WORK INSTRUCTIONS - Reproduce the following records line for line, leaving out the pictures.

(INPUT FOR THIS TASK Opens)

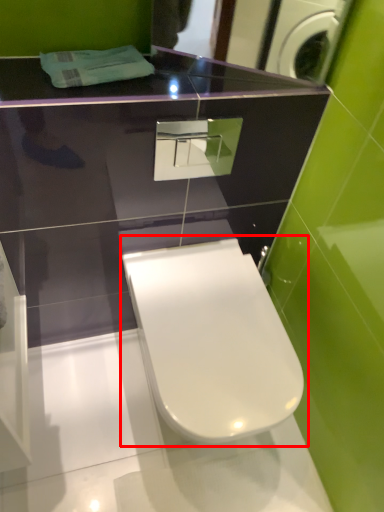
Question: From the image's perspective, what is the correct spatial relationship of toilet (annotated by the red box) in relation to mirror?

Choices:
 (A) above
 (B) below

Answer: (B)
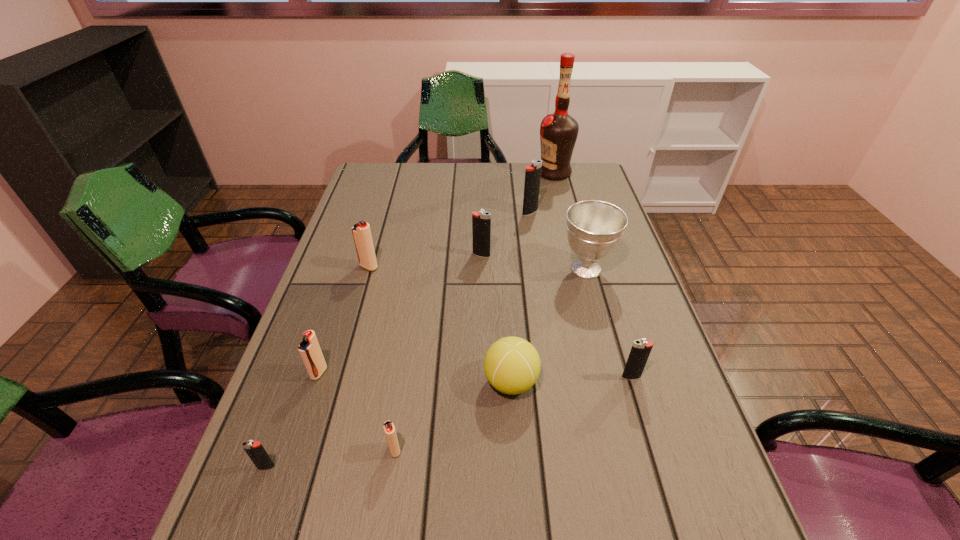
Find the location of a particular element. Image resolution: width=960 pixels, height=540 pixels. unoccupied position between the third object from left to right and the second farthest igniter is located at coordinates (425, 261).

The width and height of the screenshot is (960, 540). What are the coordinates of `vacant space in between the green tennis ball and the smallest red igniter` in the screenshot? It's located at (453, 416).

The height and width of the screenshot is (540, 960). In order to click on free space between the second biggest red igniter and the farthest object in this screenshot , I will do `click(437, 273)`.

I want to click on free space between the farthest igniter and the green tennis ball, so click(520, 297).

You are a GUI agent. You are given a task and a screenshot of the screen. Output one action in this format:
    pyautogui.click(x=<x>, y=<y>)
    Task: Click on the free space between the tennis ball and the second farthest black igniter
    
    Given the screenshot: What is the action you would take?
    pyautogui.click(x=496, y=319)

I want to click on empty location between the tallest object and the nearest object, so click(410, 320).

Identify which object is the second closest to the nearest red igniter. Please provide its 2D coordinates. Your answer should be formatted as a tuple, i.e. [(x, y)], where the tuple contains the x and y coordinates of a point satisfying the conditions above.

[(256, 452)]

This screenshot has height=540, width=960. I want to click on the ninth closest object to the second nearest igniter, so pos(558,132).

Select which igniter appears as the second closest to the nearest object. Please provide its 2D coordinates. Your answer should be formatted as a tuple, i.e. [(x, y)], where the tuple contains the x and y coordinates of a point satisfying the conditions above.

[(389, 429)]

Point out which igniter is positioned as the second nearest to the sixth igniter from left to right. Please provide its 2D coordinates. Your answer should be formatted as a tuple, i.e. [(x, y)], where the tuple contains the x and y coordinates of a point satisfying the conditions above.

[(361, 231)]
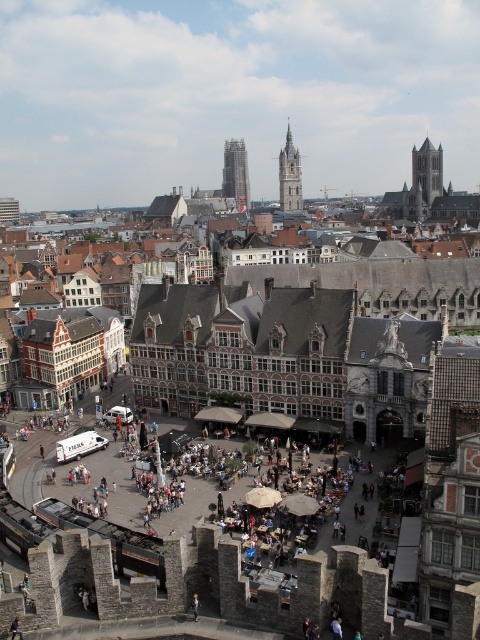
Can you confirm if gray stone tower at upper right is wider than gray stone clock tower at center?

Yes.

Is gray stone tower at upper right positioned in front of gray stone clock tower at center?

Yes.

Identify the location of gray stone tower at upper right. The image size is (480, 640). (428, 170).

Who is positioned more to the left, glassy steel skyscraper at center or gray stone tower at upper right?

Positioned to the left is glassy steel skyscraper at center.

Measure the distance between glassy steel skyscraper at center and gray stone tower at upper right.

glassy steel skyscraper at center and gray stone tower at upper right are 119.09 meters apart from each other.

Which is in front, point (241, 195) or point (430, 192)?

Point (430, 192)

Identify the location of glassy steel skyscraper at center. (x=236, y=173).

Based on the photo, does glassy steel skyscraper at center have a lesser width compared to gray stone clock tower at center?

No, glassy steel skyscraper at center is not thinner than gray stone clock tower at center.

In the scene shown: Between glassy steel skyscraper at center and gray stone clock tower at center, which one appears on the left side from the viewer's perspective?

glassy steel skyscraper at center is more to the left.

Who is more distant from viewer, (237, 156) or (295, 195)?

The point (237, 156) is more distant.

Locate an element on the screen. glassy steel skyscraper at center is located at coordinates (236, 173).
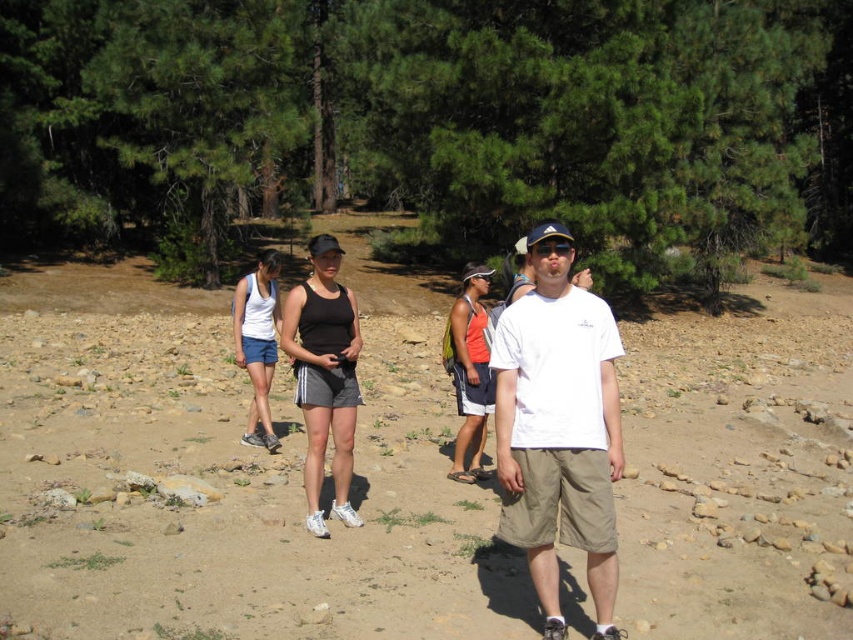
Question: Can you confirm if green leafy pine trees at upper center is smaller than orange fabric tank top at center?

Choices:
 (A) no
 (B) yes

Answer: (A)

Question: Considering the real-world distances, which object is closest to the green leafy pine trees at upper center?

Choices:
 (A) black fabric tank top at center
 (B) white cotton t-shirt at center
 (C) white fabric tank top at center

Answer: (C)

Question: Is orange fabric tank top at center thinner than white fabric tank top at center?

Choices:
 (A) yes
 (B) no

Answer: (A)

Question: Which point is farther from the camera taking this photo?

Choices:
 (A) (265, 410)
 (B) (570, 324)
 (C) (305, 381)

Answer: (A)

Question: Which point is closer to the camera?

Choices:
 (A) white cotton t-shirt at center
 (B) white fabric tank top at center

Answer: (A)

Question: Is green leafy pine trees at upper center behind black fabric tank top at center?

Choices:
 (A) yes
 (B) no

Answer: (A)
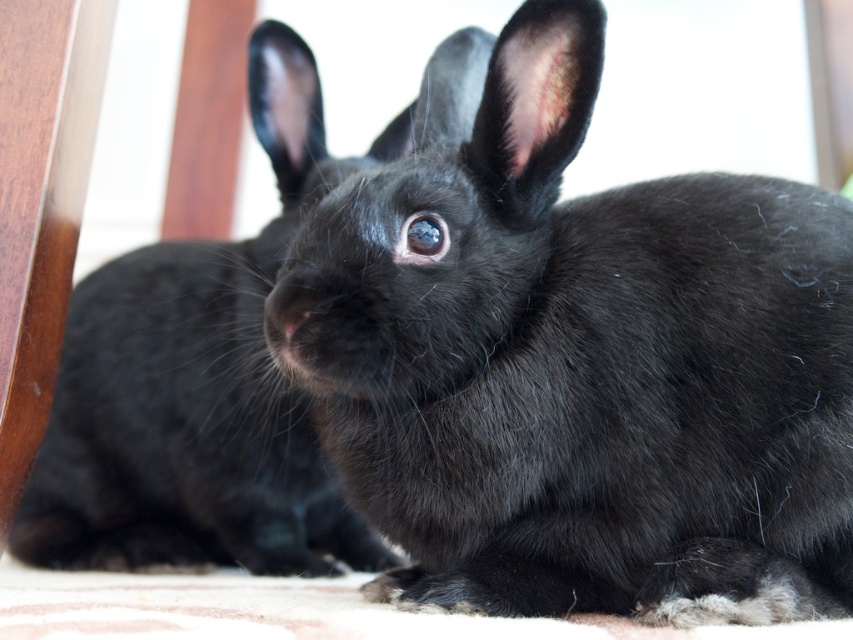
You are a photographer aiming to capture a closeup of the black fur rabbit at center without the black furry rabbit at center blocking the view. Can you adjust your position to achieve this?

The black fur rabbit at center is closer to the viewer than the black furry rabbit at center, so moving your camera position slightly forward or adjusting the angle could allow you to focus on the black fur rabbit at center while avoiding the black furry rabbit at center.

You are a photographer trying to capture both rabbits in a single frame. Given that the black fur rabbit at center is smaller in width than the black furry rabbit at center, which rabbit should you position closer to the camera to ensure both appear equally sized in the photo?

To make both rabbits appear equally sized in the photo, position the black fur rabbit at center closer to the camera since it has a lesser width compared to the black furry rabbit at center. This adjustment will help balance their apparent sizes in the frame.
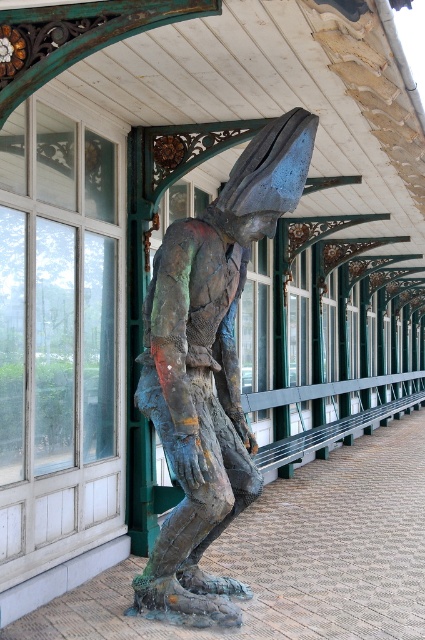
Does bronze textured figure at center appear on the left side of bronze statue at center?

Indeed, bronze textured figure at center is positioned on the left side of bronze statue at center.

Which is below, bronze textured figure at center or bronze statue at center?

bronze statue at center is lower down.

Where is `bronze textured figure at center`? Image resolution: width=425 pixels, height=640 pixels. bronze textured figure at center is located at coordinates (209, 369).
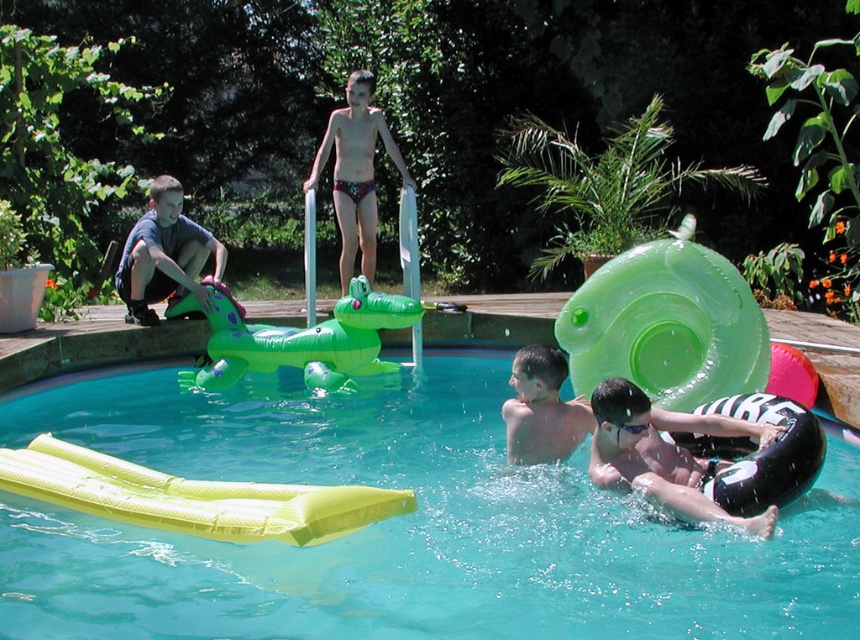
You are standing at the center of the pool and want to reach the black rubber ring at lower right. What direction should you swim to reach it?

You should swim towards the lower right direction to reach the black rubber ring at lower right since it is located at point (664, 454) which is in the lower right quadrant of the image.

You are a parent supervising the pool. You notice the yellow inflatable at lower left and the matte green crocodile at left. Which object is closer to the water surface?

The yellow inflatable at lower left is below the matte green crocodile at left, so the matte green crocodile at left is closer to the water surface.

You are a parent supervising the pool area. You notice the yellow inflatable at lower left and the matte green crocodile at left. Which one is closer to the center of the pool?

The yellow inflatable at lower left is positioned on the right side of matte green crocodile at left, so the yellow inflatable at lower left is closer to the center of the pool.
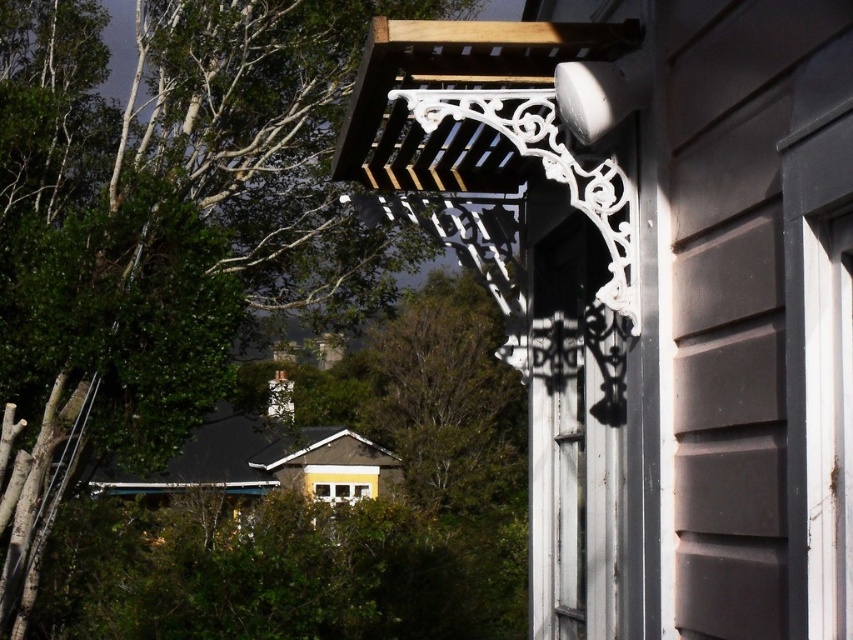
You are standing in front of the building with the brown siding. Looking at the scene, where is the green leafy tree at upper left located in terms of direction and position relative to the building?

The green leafy tree at upper left is located at the upper left corner of the scene, positioned to the left and above the building with brown siding.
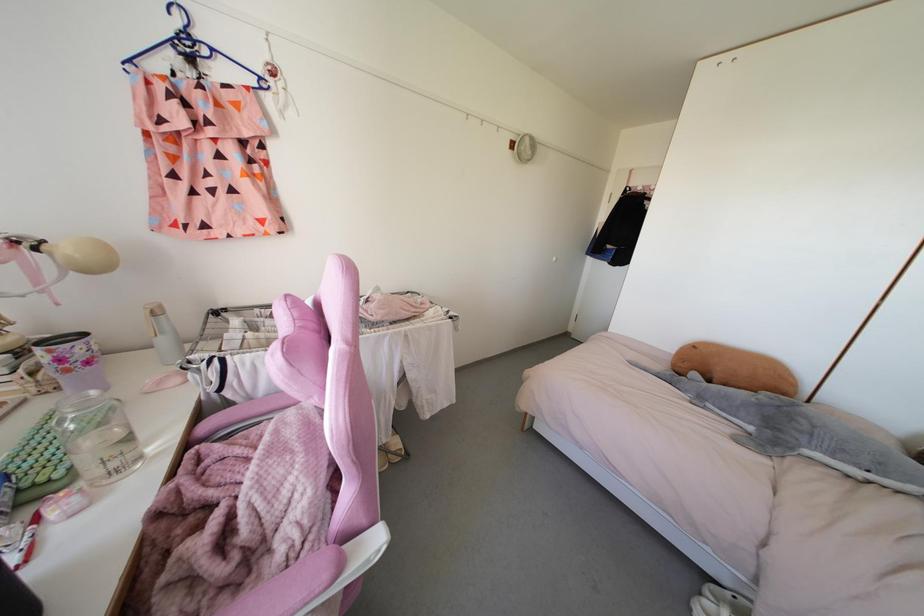
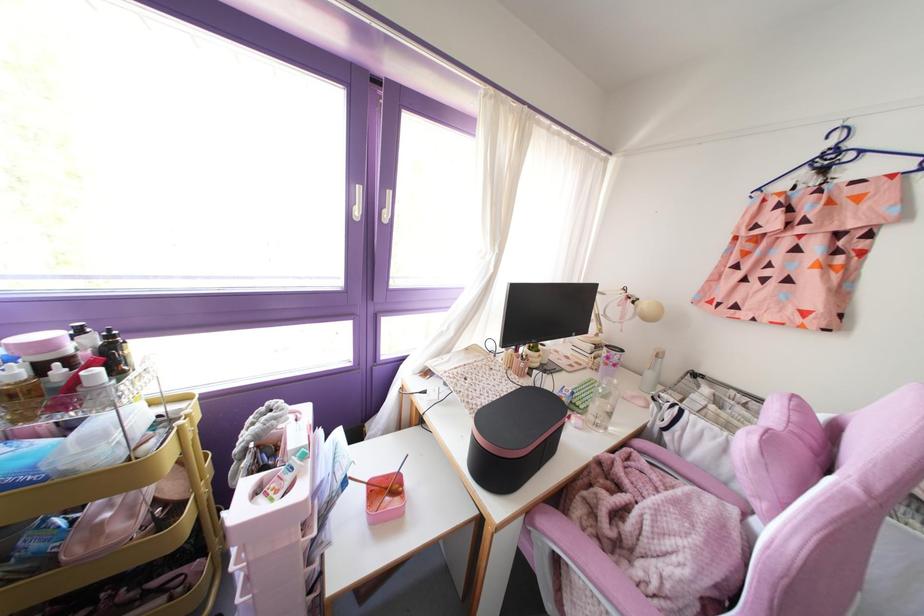
Where in the second image is the point corresponding to the point at 92,392 from the first image?

(614, 381)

(INPUT FOR THIS TASK Closes)

WRITTEN RESPONSE -
Question: From the image's perspective, what is the correct spatial relationship of toilet (annotated by the red box) in relation to mirror?

Choices:
 (A) above
 (B) below

Answer: (B)
Find the location of a particular element. Image resolution: width=960 pixels, height=540 pixels. unoccupied position between the third object from left to right and the second farthest igniter is located at coordinates (425, 261).

The width and height of the screenshot is (960, 540). What are the coordinates of `vacant space in between the green tennis ball and the smallest red igniter` in the screenshot? It's located at (453, 416).

The height and width of the screenshot is (540, 960). In order to click on free space between the second biggest red igniter and the farthest object in this screenshot , I will do `click(437, 273)`.

I want to click on free space between the farthest igniter and the green tennis ball, so click(520, 297).

You are a GUI agent. You are given a task and a screenshot of the screen. Output one action in this format:
    pyautogui.click(x=<x>, y=<y>)
    Task: Click on the free space between the tennis ball and the second farthest black igniter
    
    Given the screenshot: What is the action you would take?
    pyautogui.click(x=496, y=319)

I want to click on empty location between the tallest object and the nearest object, so click(410, 320).

Identify which object is the second closest to the nearest red igniter. Please provide its 2D coordinates. Your answer should be formatted as a tuple, i.e. [(x, y)], where the tuple contains the x and y coordinates of a point satisfying the conditions above.

[(256, 452)]

This screenshot has height=540, width=960. I want to click on the ninth closest object to the second nearest igniter, so pos(558,132).

Select which igniter appears as the second closest to the nearest object. Please provide its 2D coordinates. Your answer should be formatted as a tuple, i.e. [(x, y)], where the tuple contains the x and y coordinates of a point satisfying the conditions above.

[(389, 429)]

Point out which igniter is positioned as the second nearest to the sixth igniter from left to right. Please provide its 2D coordinates. Your answer should be formatted as a tuple, i.e. [(x, y)], where the tuple contains the x and y coordinates of a point satisfying the conditions above.

[(361, 231)]
Can you confirm if gray stone tower at upper right is wider than gray stone clock tower at center?

Yes.

Is gray stone tower at upper right positioned in front of gray stone clock tower at center?

Yes.

Identify the location of gray stone tower at upper right. The image size is (480, 640). (428, 170).

Who is positioned more to the left, glassy steel skyscraper at center or gray stone tower at upper right?

Positioned to the left is glassy steel skyscraper at center.

Measure the distance between glassy steel skyscraper at center and gray stone tower at upper right.

glassy steel skyscraper at center and gray stone tower at upper right are 119.09 meters apart from each other.

Which is in front, point (241, 195) or point (430, 192)?

Point (430, 192)

Identify the location of glassy steel skyscraper at center. (x=236, y=173).

Based on the photo, does glassy steel skyscraper at center have a lesser width compared to gray stone clock tower at center?

No, glassy steel skyscraper at center is not thinner than gray stone clock tower at center.

In the scene shown: Between glassy steel skyscraper at center and gray stone clock tower at center, which one appears on the left side from the viewer's perspective?

glassy steel skyscraper at center is more to the left.

Who is more distant from viewer, (237, 156) or (295, 195)?

The point (237, 156) is more distant.

Locate an element on the screen. glassy steel skyscraper at center is located at coordinates (236, 173).
Question: Can you confirm if green leafy pine trees at upper center is smaller than orange fabric tank top at center?

Choices:
 (A) no
 (B) yes

Answer: (A)

Question: Considering the real-world distances, which object is closest to the green leafy pine trees at upper center?

Choices:
 (A) black fabric tank top at center
 (B) white cotton t-shirt at center
 (C) white fabric tank top at center

Answer: (C)

Question: Is orange fabric tank top at center thinner than white fabric tank top at center?

Choices:
 (A) yes
 (B) no

Answer: (A)

Question: Which point is farther from the camera taking this photo?

Choices:
 (A) (265, 410)
 (B) (570, 324)
 (C) (305, 381)

Answer: (A)

Question: Which point is closer to the camera?

Choices:
 (A) white cotton t-shirt at center
 (B) white fabric tank top at center

Answer: (A)

Question: Is green leafy pine trees at upper center behind black fabric tank top at center?

Choices:
 (A) yes
 (B) no

Answer: (A)
You are a photographer aiming to capture a closeup of the black fur rabbit at center without the black furry rabbit at center blocking the view. Can you adjust your position to achieve this?

The black fur rabbit at center is closer to the viewer than the black furry rabbit at center, so moving your camera position slightly forward or adjusting the angle could allow you to focus on the black fur rabbit at center while avoiding the black furry rabbit at center.

You are a photographer trying to capture both rabbits in a single frame. Given that the black fur rabbit at center is smaller in width than the black furry rabbit at center, which rabbit should you position closer to the camera to ensure both appear equally sized in the photo?

To make both rabbits appear equally sized in the photo, position the black fur rabbit at center closer to the camera since it has a lesser width compared to the black furry rabbit at center. This adjustment will help balance their apparent sizes in the frame.
Does bronze textured figure at center appear on the left side of bronze statue at center?

Indeed, bronze textured figure at center is positioned on the left side of bronze statue at center.

Which is below, bronze textured figure at center or bronze statue at center?

bronze statue at center is lower down.

Where is `bronze textured figure at center`? Image resolution: width=425 pixels, height=640 pixels. bronze textured figure at center is located at coordinates (209, 369).
You are standing at the center of the pool and want to reach the black rubber ring at lower right. What direction should you swim to reach it?

You should swim towards the lower right direction to reach the black rubber ring at lower right since it is located at point (664, 454) which is in the lower right quadrant of the image.

You are a parent supervising the pool. You notice the yellow inflatable at lower left and the matte green crocodile at left. Which object is closer to the water surface?

The yellow inflatable at lower left is below the matte green crocodile at left, so the matte green crocodile at left is closer to the water surface.

You are a parent supervising the pool area. You notice the yellow inflatable at lower left and the matte green crocodile at left. Which one is closer to the center of the pool?

The yellow inflatable at lower left is positioned on the right side of matte green crocodile at left, so the yellow inflatable at lower left is closer to the center of the pool.
You are standing in front of the building with the brown siding. Looking at the scene, where is the green leafy tree at upper left located in terms of direction and position relative to the building?

The green leafy tree at upper left is located at the upper left corner of the scene, positioned to the left and above the building with brown siding.
Where in the second image is the point corresponding to the point at 92,392 from the first image?

(614, 381)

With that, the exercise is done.